* Exercise requirements *
Apart from the pictures, every line below is to be set down exactly.

(Colored object listings)

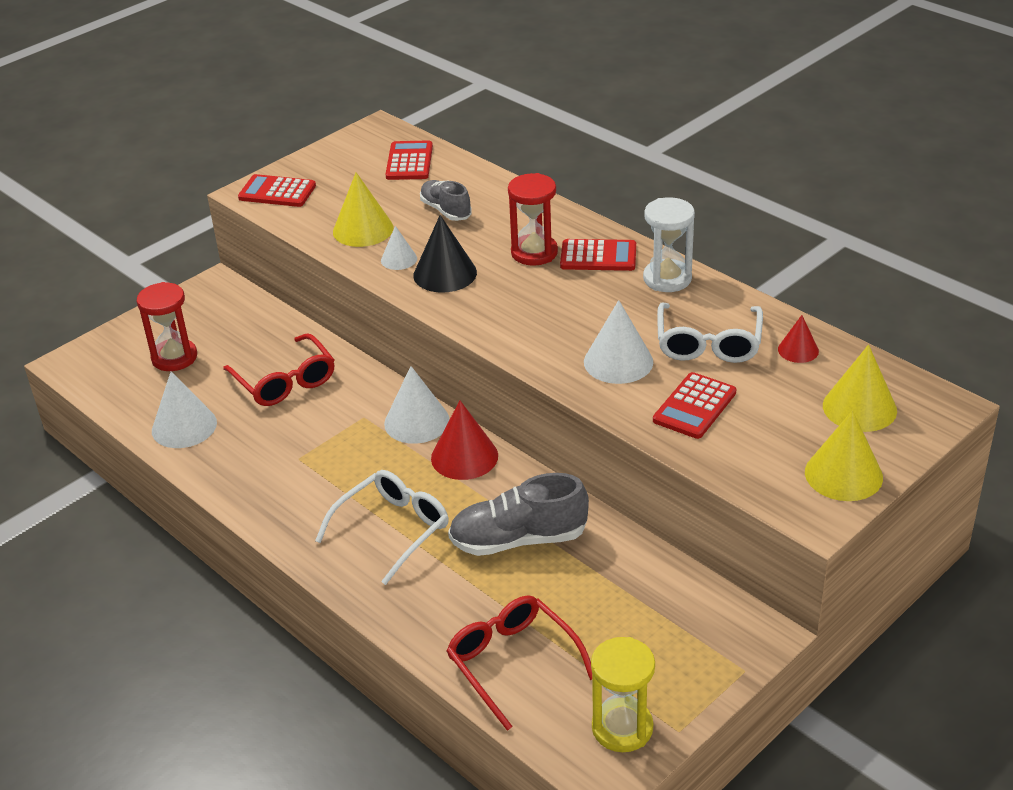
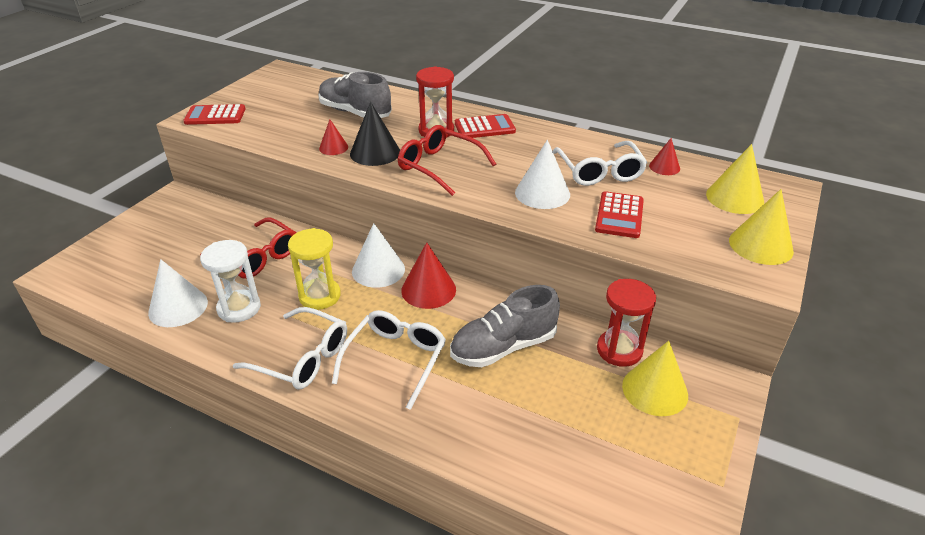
camera: 20 degrees left, 0 degrees up
(174, 357) = (154, 254): red hourglass -> red hourglass (619, 350)
(296, 508) = (303, 358): none -> white glasses
(363, 229) = (295, 132): yellow cone -> yellow cone (655, 390)
(399, 259) = (333, 147): white cone -> red cone
(409, 161) = (312, 86): red calculator -> none
(446, 210) = (355, 113): grey shoe -> grey shoe, size x1.60
(512, 662) = (552, 456): red glasses -> red glasses (439, 166)
(622, 728) = (676, 495): yellow hourglass -> yellow hourglass (320, 296)
(667, 279) = (542, 135): white hourglass -> white hourglass (239, 308)

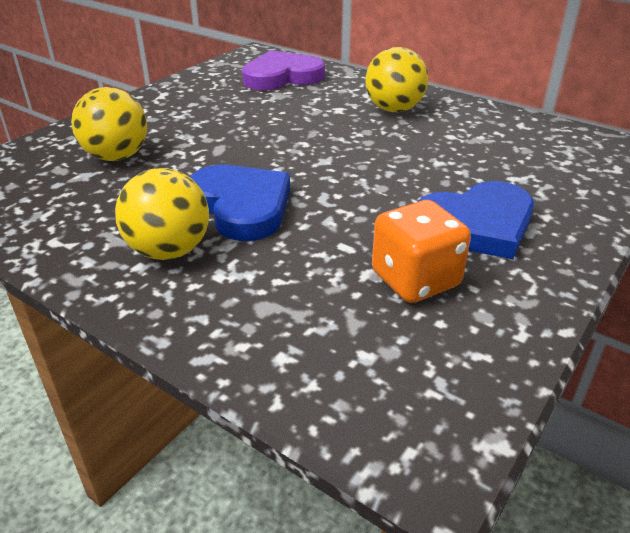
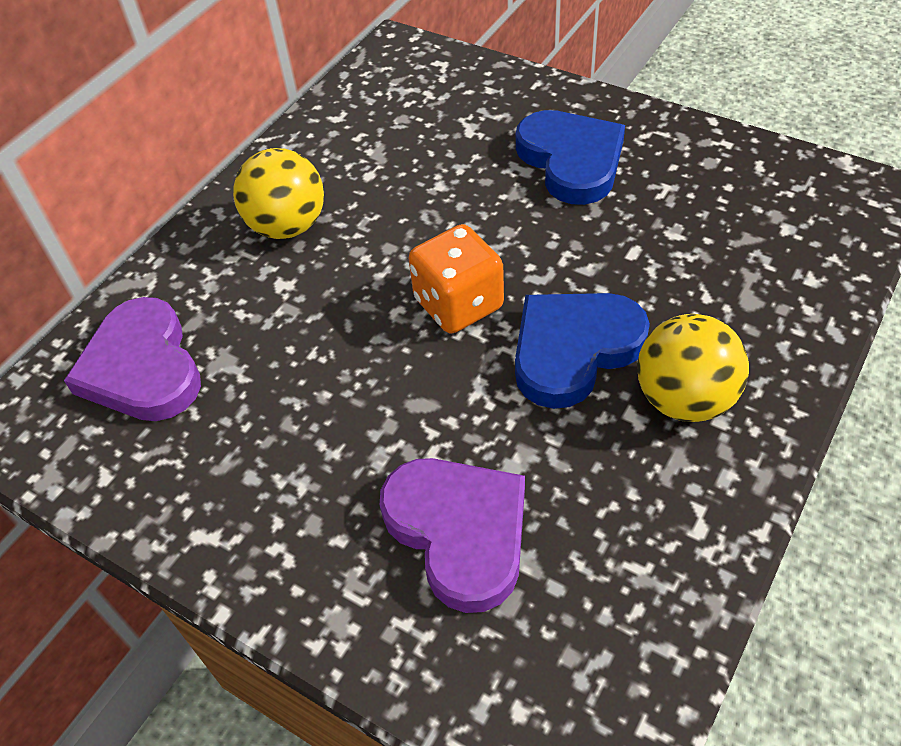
camera: 90 degrees left, 15 degrees up
(117, 157) = (459, 531): yellow ball -> purple heart
(415, 280) = (674, 201): orange dice -> orange dice (458, 304)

* Task solution *
camera: 20 degrees left, 0 degrees up
(174, 357) = (154, 254): red hourglass -> red hourglass (619, 350)
(296, 508) = (303, 358): none -> white glasses
(363, 229) = (295, 132): yellow cone -> yellow cone (655, 390)
(399, 259) = (333, 147): white cone -> red cone
(409, 161) = (312, 86): red calculator -> none
(446, 210) = (355, 113): grey shoe -> grey shoe, size x1.60
(512, 662) = (552, 456): red glasses -> red glasses (439, 166)
(622, 728) = (676, 495): yellow hourglass -> yellow hourglass (320, 296)
(667, 279) = (542, 135): white hourglass -> white hourglass (239, 308)

camera: 90 degrees left, 15 degrees up
(117, 157) = (459, 531): yellow ball -> purple heart
(415, 280) = (674, 201): orange dice -> orange dice (458, 304)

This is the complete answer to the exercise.